Dataset excerpts
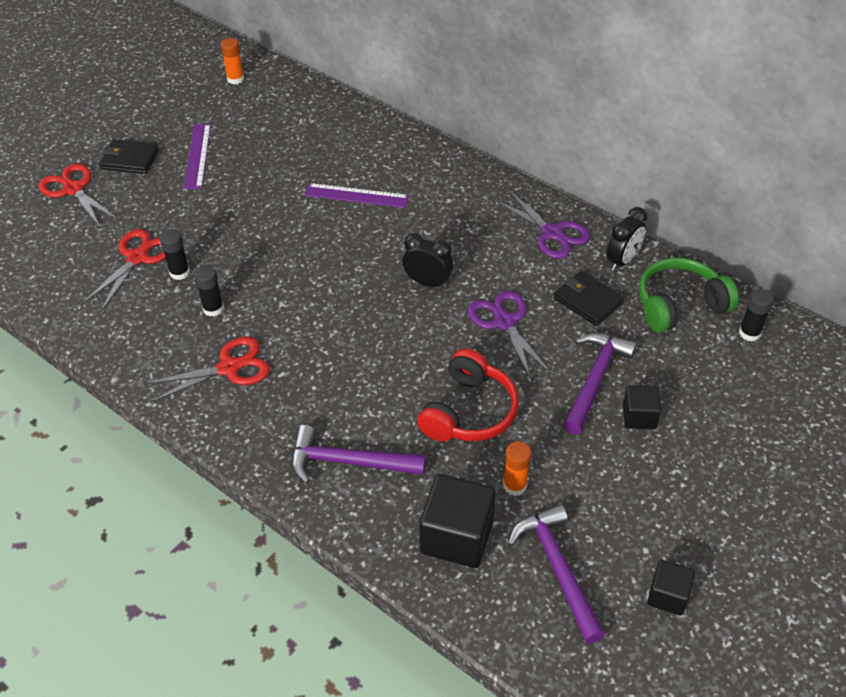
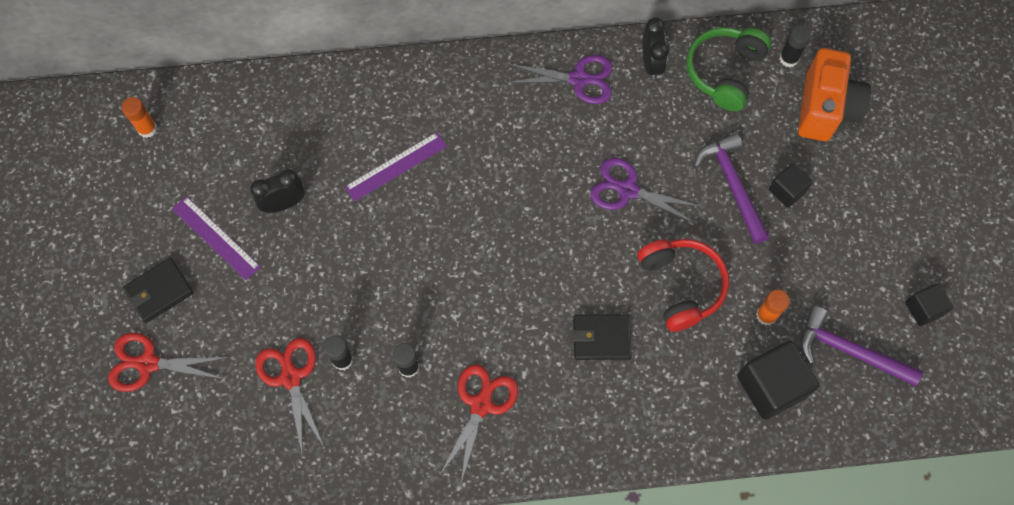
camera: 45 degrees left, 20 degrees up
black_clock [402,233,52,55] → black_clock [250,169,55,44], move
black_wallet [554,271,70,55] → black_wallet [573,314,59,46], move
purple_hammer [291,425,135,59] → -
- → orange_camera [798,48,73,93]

How to complete this task
Wherever the string "move" appears in a line of the records, copy that line.

Problem solution
black_clock [402,233,52,55] → black_clock [250,169,55,44], move
black_wallet [554,271,70,55] → black_wallet [573,314,59,46], move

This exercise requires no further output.